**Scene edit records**
========================
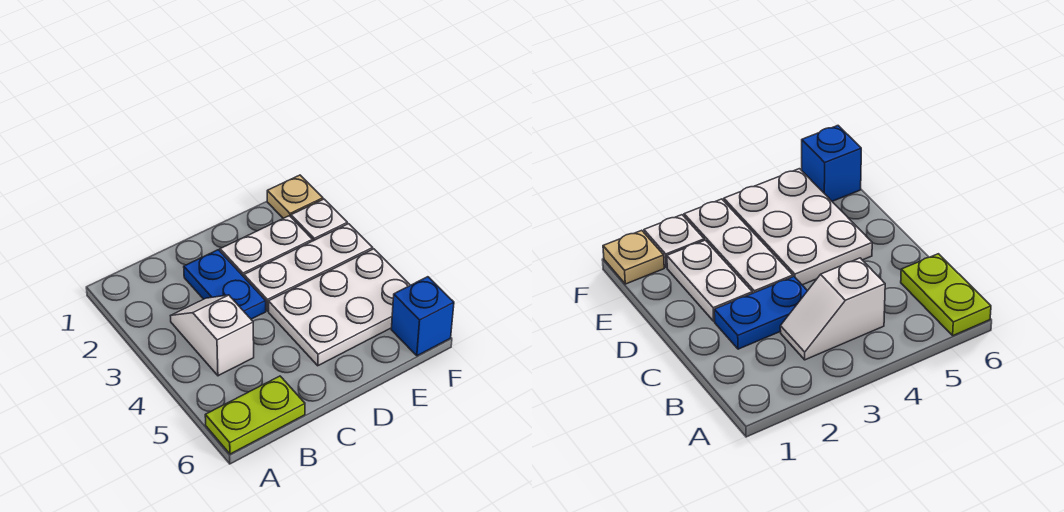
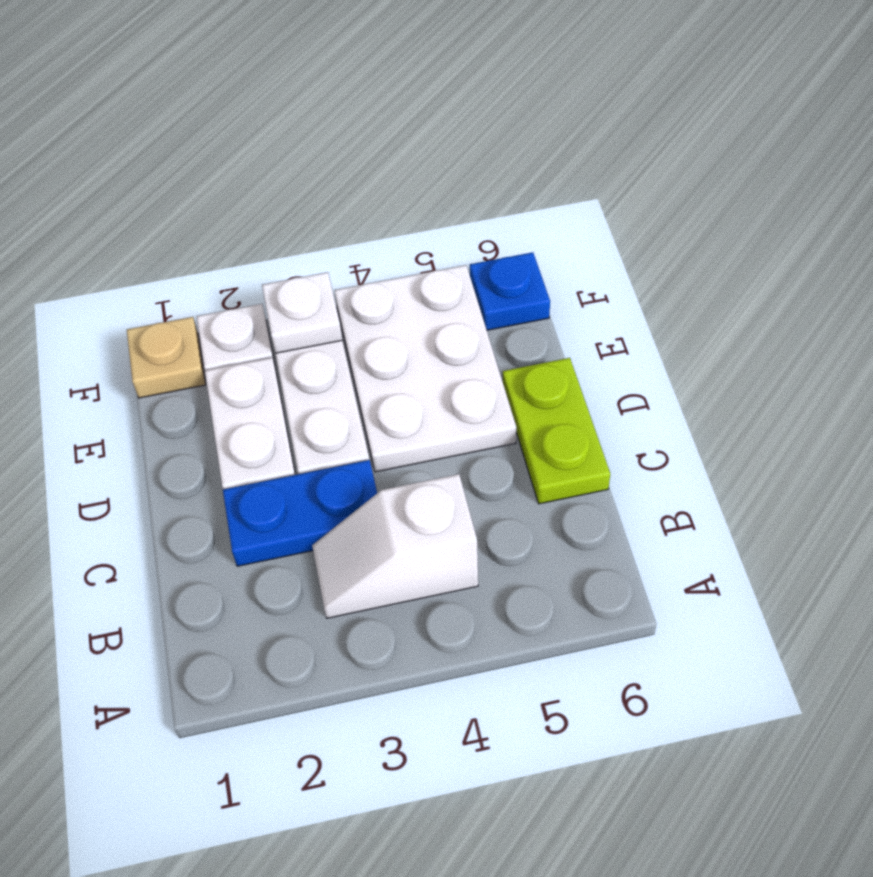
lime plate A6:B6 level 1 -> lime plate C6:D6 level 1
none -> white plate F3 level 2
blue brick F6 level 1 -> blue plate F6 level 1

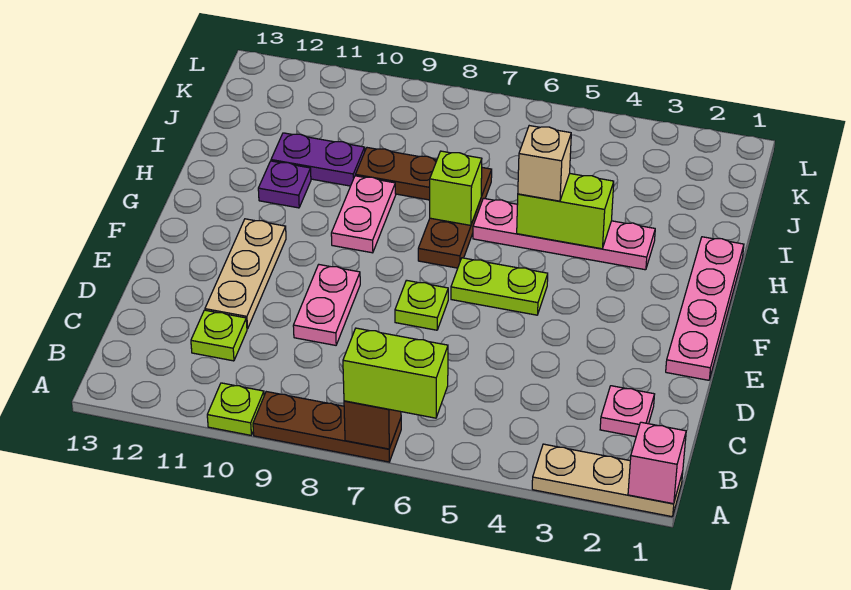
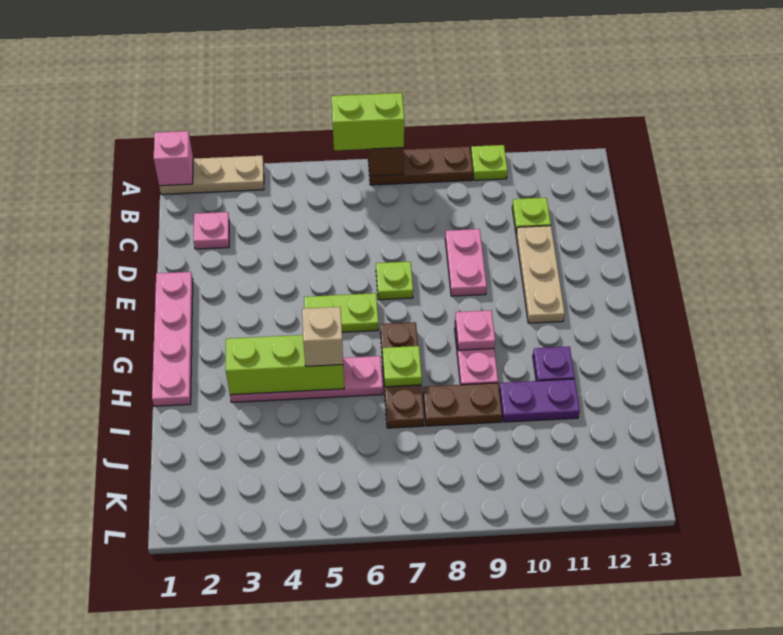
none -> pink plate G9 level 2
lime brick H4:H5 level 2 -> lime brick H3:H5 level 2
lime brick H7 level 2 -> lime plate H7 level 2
========================
**Aim of the task**
The line containing "lime brick H4:H5" and every line after it, through the last one above, should be written out word for word.

**Your solution**
lime brick H4:H5 level 2 -> lime brick H3:H5 level 2
lime brick H7 level 2 -> lime plate H7 level 2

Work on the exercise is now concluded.